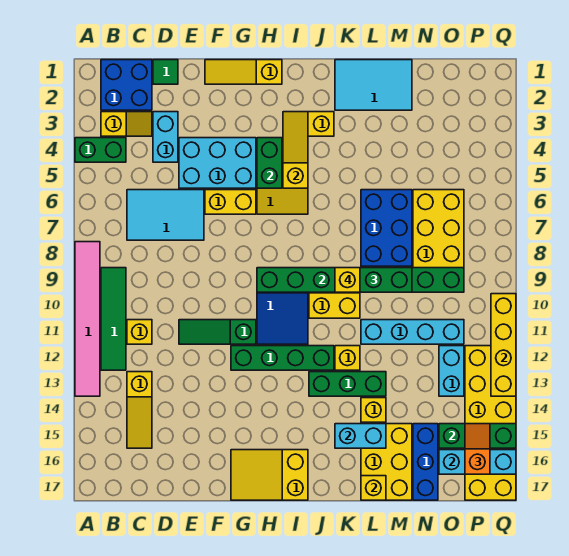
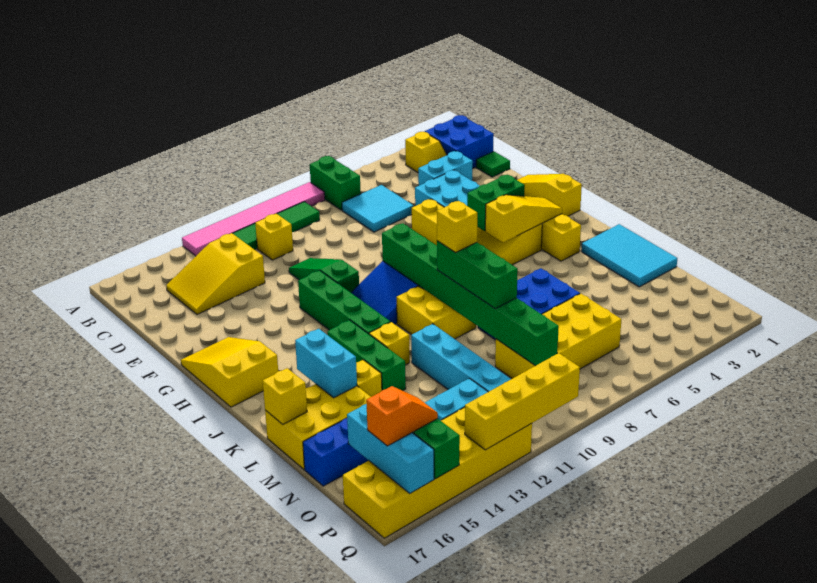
green brick A4:B4 level 1 -> green brick A7:B7 level 1
cyan tile C6:E7 level 1 -> cyan tile C6:D7 level 1
yellow slope C13:C15 level 1 top 13 -> yellow slope C13:D15 level 1 top 13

::::::::::

▸ Task to complete
The whole listing must come back verbatim, with no pictures included.

▸ Output of the task
green brick A4:B4 level 1 -> green brick A7:B7 level 1
cyan tile C6:E7 level 1 -> cyan tile C6:D7 level 1
yellow slope C13:C15 level 1 top 13 -> yellow slope C13:D15 level 1 top 13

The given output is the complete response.